_Instructions to follow_.
Every word of the data below has to be copied faithfully.

_Given entries_.
--------------------------------
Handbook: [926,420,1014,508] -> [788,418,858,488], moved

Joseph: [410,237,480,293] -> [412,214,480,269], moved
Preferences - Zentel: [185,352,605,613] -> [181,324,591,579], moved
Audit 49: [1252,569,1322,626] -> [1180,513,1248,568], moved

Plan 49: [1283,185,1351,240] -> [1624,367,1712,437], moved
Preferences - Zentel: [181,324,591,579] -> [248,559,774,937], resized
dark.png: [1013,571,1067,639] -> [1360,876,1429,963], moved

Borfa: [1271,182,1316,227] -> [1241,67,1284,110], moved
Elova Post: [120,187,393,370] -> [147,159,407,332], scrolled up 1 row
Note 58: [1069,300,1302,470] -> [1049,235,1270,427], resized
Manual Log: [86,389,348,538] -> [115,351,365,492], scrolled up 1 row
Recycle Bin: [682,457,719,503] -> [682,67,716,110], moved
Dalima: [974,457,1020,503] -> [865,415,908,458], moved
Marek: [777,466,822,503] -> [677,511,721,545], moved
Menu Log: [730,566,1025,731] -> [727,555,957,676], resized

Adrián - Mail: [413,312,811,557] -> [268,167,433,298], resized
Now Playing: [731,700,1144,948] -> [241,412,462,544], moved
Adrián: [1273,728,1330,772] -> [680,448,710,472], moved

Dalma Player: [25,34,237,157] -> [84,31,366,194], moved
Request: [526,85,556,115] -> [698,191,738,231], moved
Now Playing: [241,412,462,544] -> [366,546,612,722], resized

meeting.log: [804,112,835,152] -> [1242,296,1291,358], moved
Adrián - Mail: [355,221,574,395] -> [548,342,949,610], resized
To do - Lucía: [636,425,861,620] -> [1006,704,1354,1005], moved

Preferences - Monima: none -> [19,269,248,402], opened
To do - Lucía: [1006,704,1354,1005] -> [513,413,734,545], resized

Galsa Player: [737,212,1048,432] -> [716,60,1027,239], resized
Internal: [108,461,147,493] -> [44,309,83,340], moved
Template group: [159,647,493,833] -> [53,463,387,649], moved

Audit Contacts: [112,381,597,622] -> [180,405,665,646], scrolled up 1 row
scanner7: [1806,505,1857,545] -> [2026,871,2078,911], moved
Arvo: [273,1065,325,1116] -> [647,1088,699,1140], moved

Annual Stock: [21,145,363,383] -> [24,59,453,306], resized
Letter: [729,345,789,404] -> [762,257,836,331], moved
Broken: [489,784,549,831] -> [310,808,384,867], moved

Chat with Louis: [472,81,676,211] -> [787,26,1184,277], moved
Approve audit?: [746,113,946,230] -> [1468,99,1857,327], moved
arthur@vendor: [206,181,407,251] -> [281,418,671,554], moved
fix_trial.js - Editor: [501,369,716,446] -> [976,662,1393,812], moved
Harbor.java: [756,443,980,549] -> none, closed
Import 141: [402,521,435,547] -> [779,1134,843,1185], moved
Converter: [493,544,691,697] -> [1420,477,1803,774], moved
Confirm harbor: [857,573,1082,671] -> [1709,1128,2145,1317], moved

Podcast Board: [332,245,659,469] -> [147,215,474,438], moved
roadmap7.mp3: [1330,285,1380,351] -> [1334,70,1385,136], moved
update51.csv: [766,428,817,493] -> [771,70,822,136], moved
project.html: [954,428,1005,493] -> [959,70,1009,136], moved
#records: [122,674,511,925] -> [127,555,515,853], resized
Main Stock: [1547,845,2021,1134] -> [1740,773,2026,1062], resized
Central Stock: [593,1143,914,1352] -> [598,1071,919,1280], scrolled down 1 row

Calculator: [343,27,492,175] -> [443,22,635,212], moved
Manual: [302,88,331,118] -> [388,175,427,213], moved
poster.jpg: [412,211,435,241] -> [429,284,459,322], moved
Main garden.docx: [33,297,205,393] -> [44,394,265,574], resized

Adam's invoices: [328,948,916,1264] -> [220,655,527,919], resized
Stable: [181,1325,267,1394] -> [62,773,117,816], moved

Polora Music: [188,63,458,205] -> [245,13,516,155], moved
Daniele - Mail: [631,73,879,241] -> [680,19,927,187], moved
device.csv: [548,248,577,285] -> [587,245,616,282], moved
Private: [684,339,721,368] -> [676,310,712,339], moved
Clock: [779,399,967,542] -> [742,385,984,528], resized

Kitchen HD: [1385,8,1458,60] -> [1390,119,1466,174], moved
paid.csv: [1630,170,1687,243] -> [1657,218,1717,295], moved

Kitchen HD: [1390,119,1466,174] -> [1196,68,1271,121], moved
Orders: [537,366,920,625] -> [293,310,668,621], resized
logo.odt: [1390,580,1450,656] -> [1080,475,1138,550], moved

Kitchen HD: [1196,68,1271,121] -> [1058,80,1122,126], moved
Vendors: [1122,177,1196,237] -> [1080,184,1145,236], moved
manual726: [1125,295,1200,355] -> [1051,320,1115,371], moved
--------------------------------
_Result of this exercise_.
Handbook: [926,420,1014,508] -> [788,418,858,488], moved

Joseph: [410,237,480,293] -> [412,214,480,269], moved
Preferences - Zentel: [185,352,605,613] -> [181,324,591,579], moved
Audit 49: [1252,569,1322,626] -> [1180,513,1248,568], moved

Plan 49: [1283,185,1351,240] -> [1624,367,1712,437], moved
Preferences - Zentel: [181,324,591,579] -> [248,559,774,937], resized
dark.png: [1013,571,1067,639] -> [1360,876,1429,963], moved

Borfa: [1271,182,1316,227] -> [1241,67,1284,110], moved
Elova Post: [120,187,393,370] -> [147,159,407,332], scrolled up 1 row
Note 58: [1069,300,1302,470] -> [1049,235,1270,427], resized
Manual Log: [86,389,348,538] -> [115,351,365,492], scrolled up 1 row
Recycle Bin: [682,457,719,503] -> [682,67,716,110], moved
Dalima: [974,457,1020,503] -> [865,415,908,458], moved
Marek: [777,466,822,503] -> [677,511,721,545], moved
Menu Log: [730,566,1025,731] -> [727,555,957,676], resized

Adrián - Mail: [413,312,811,557] -> [268,167,433,298], resized
Now Playing: [731,700,1144,948] -> [241,412,462,544], moved
Adrián: [1273,728,1330,772] -> [680,448,710,472], moved

Dalma Player: [25,34,237,157] -> [84,31,366,194], moved
Request: [526,85,556,115] -> [698,191,738,231], moved
Now Playing: [241,412,462,544] -> [366,546,612,722], resized

meeting.log: [804,112,835,152] -> [1242,296,1291,358], moved
Adrián - Mail: [355,221,574,395] -> [548,342,949,610], resized
To do - Lucía: [636,425,861,620] -> [1006,704,1354,1005], moved

Preferences - Monima: none -> [19,269,248,402], opened
To do - Lucía: [1006,704,1354,1005] -> [513,413,734,545], resized

Galsa Player: [737,212,1048,432] -> [716,60,1027,239], resized
Internal: [108,461,147,493] -> [44,309,83,340], moved
Template group: [159,647,493,833] -> [53,463,387,649], moved

Audit Contacts: [112,381,597,622] -> [180,405,665,646], scrolled up 1 row
scanner7: [1806,505,1857,545] -> [2026,871,2078,911], moved
Arvo: [273,1065,325,1116] -> [647,1088,699,1140], moved

Annual Stock: [21,145,363,383] -> [24,59,453,306], resized
Letter: [729,345,789,404] -> [762,257,836,331], moved
Broken: [489,784,549,831] -> [310,808,384,867], moved

Chat with Louis: [472,81,676,211] -> [787,26,1184,277], moved
Approve audit?: [746,113,946,230] -> [1468,99,1857,327], moved
arthur@vendor: [206,181,407,251] -> [281,418,671,554], moved
fix_trial.js - Editor: [501,369,716,446] -> [976,662,1393,812], moved
Harbor.java: [756,443,980,549] -> none, closed
Import 141: [402,521,435,547] -> [779,1134,843,1185], moved
Converter: [493,544,691,697] -> [1420,477,1803,774], moved
Confirm harbor: [857,573,1082,671] -> [1709,1128,2145,1317], moved

Podcast Board: [332,245,659,469] -> [147,215,474,438], moved
roadmap7.mp3: [1330,285,1380,351] -> [1334,70,1385,136], moved
update51.csv: [766,428,817,493] -> [771,70,822,136], moved
project.html: [954,428,1005,493] -> [959,70,1009,136], moved
#records: [122,674,511,925] -> [127,555,515,853], resized
Main Stock: [1547,845,2021,1134] -> [1740,773,2026,1062], resized
Central Stock: [593,1143,914,1352] -> [598,1071,919,1280], scrolled down 1 row

Calculator: [343,27,492,175] -> [443,22,635,212], moved
Manual: [302,88,331,118] -> [388,175,427,213], moved
poster.jpg: [412,211,435,241] -> [429,284,459,322], moved
Main garden.docx: [33,297,205,393] -> [44,394,265,574], resized

Adam's invoices: [328,948,916,1264] -> [220,655,527,919], resized
Stable: [181,1325,267,1394] -> [62,773,117,816], moved

Polora Music: [188,63,458,205] -> [245,13,516,155], moved
Daniele - Mail: [631,73,879,241] -> [680,19,927,187], moved
device.csv: [548,248,577,285] -> [587,245,616,282], moved
Private: [684,339,721,368] -> [676,310,712,339], moved
Clock: [779,399,967,542] -> [742,385,984,528], resized

Kitchen HD: [1385,8,1458,60] -> [1390,119,1466,174], moved
paid.csv: [1630,170,1687,243] -> [1657,218,1717,295], moved

Kitchen HD: [1390,119,1466,174] -> [1196,68,1271,121], moved
Orders: [537,366,920,625] -> [293,310,668,621], resized
logo.odt: [1390,580,1450,656] -> [1080,475,1138,550], moved

Kitchen HD: [1196,68,1271,121] -> [1058,80,1122,126], moved
Vendors: [1122,177,1196,237] -> [1080,184,1145,236], moved
manual726: [1125,295,1200,355] -> [1051,320,1115,371], moved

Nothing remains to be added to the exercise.